*** Begin section ***

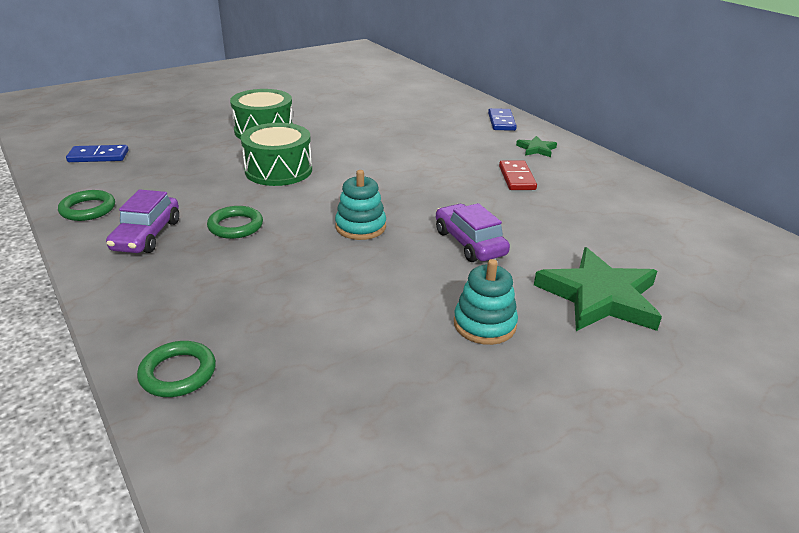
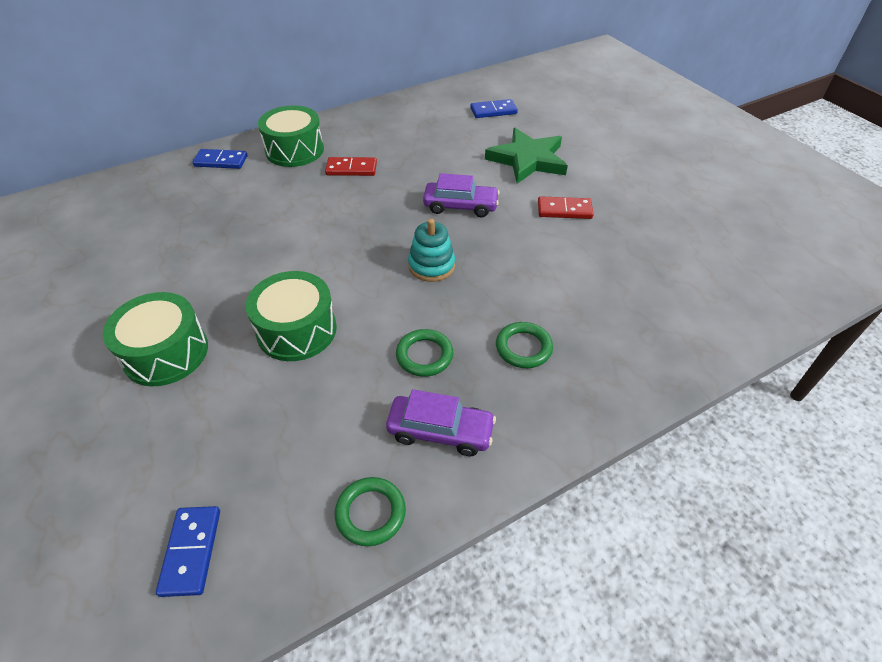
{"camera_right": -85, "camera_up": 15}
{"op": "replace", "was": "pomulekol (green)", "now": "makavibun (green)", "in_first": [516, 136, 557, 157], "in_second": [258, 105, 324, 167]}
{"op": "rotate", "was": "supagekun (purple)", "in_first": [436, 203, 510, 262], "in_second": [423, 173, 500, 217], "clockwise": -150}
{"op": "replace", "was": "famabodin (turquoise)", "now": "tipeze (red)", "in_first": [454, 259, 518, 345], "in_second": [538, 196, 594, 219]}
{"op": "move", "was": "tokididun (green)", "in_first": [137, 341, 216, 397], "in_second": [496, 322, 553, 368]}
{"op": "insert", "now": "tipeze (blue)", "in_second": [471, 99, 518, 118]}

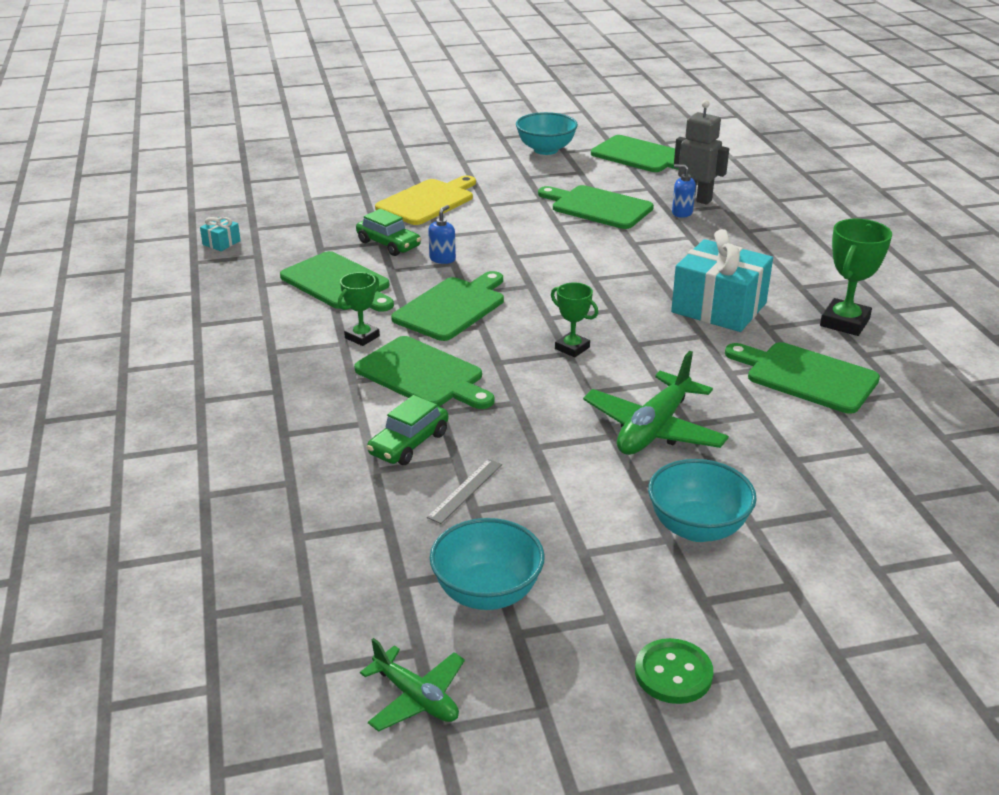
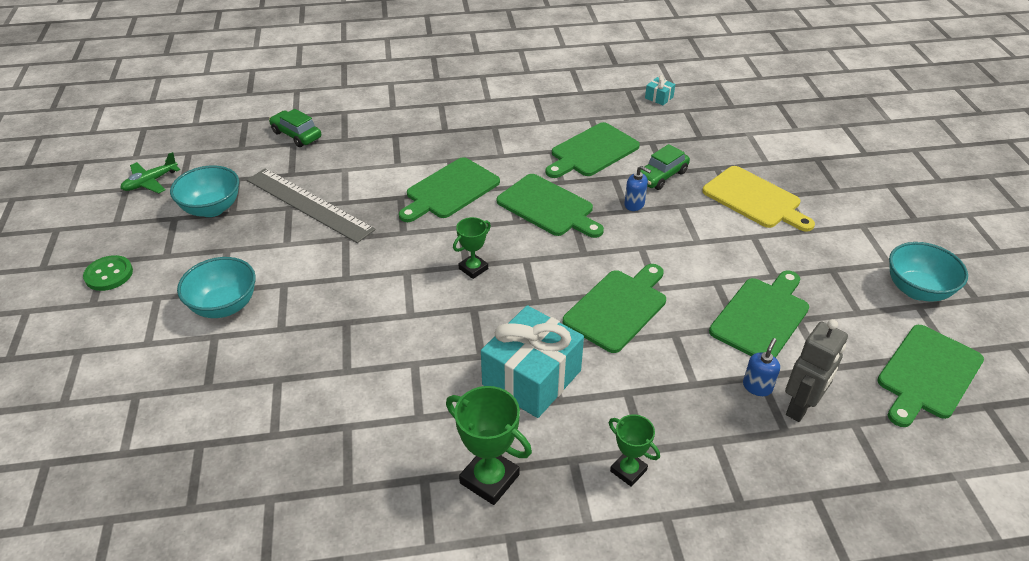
{"camera_right": 95, "camera_up": 10}
{"op": "move", "was": "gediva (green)", "in_first": [338, 272, 380, 346], "in_second": [609, 414, 660, 487]}
{"op": "move", "was": "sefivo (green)", "in_first": [725, 342, 880, 414], "in_second": [563, 264, 666, 353]}
{"op": "delete", "was": "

*** End section ***

* **WORK TASK**
Pull out every line of the records that includes the string "replace".

* **TASK OUTPUT**
{"op": "replace", "was": "pomulekol (green)", "now": "makavibun (green)", "in_first": [516, 136, 557, 157], "in_second": [258, 105, 324, 167]}
{"op": "replace", "was": "famabodin (turquoise)", "now": "tipeze (red)", "in_first": [454, 259, 518, 345], "in_second": [538, 196, 594, 219]}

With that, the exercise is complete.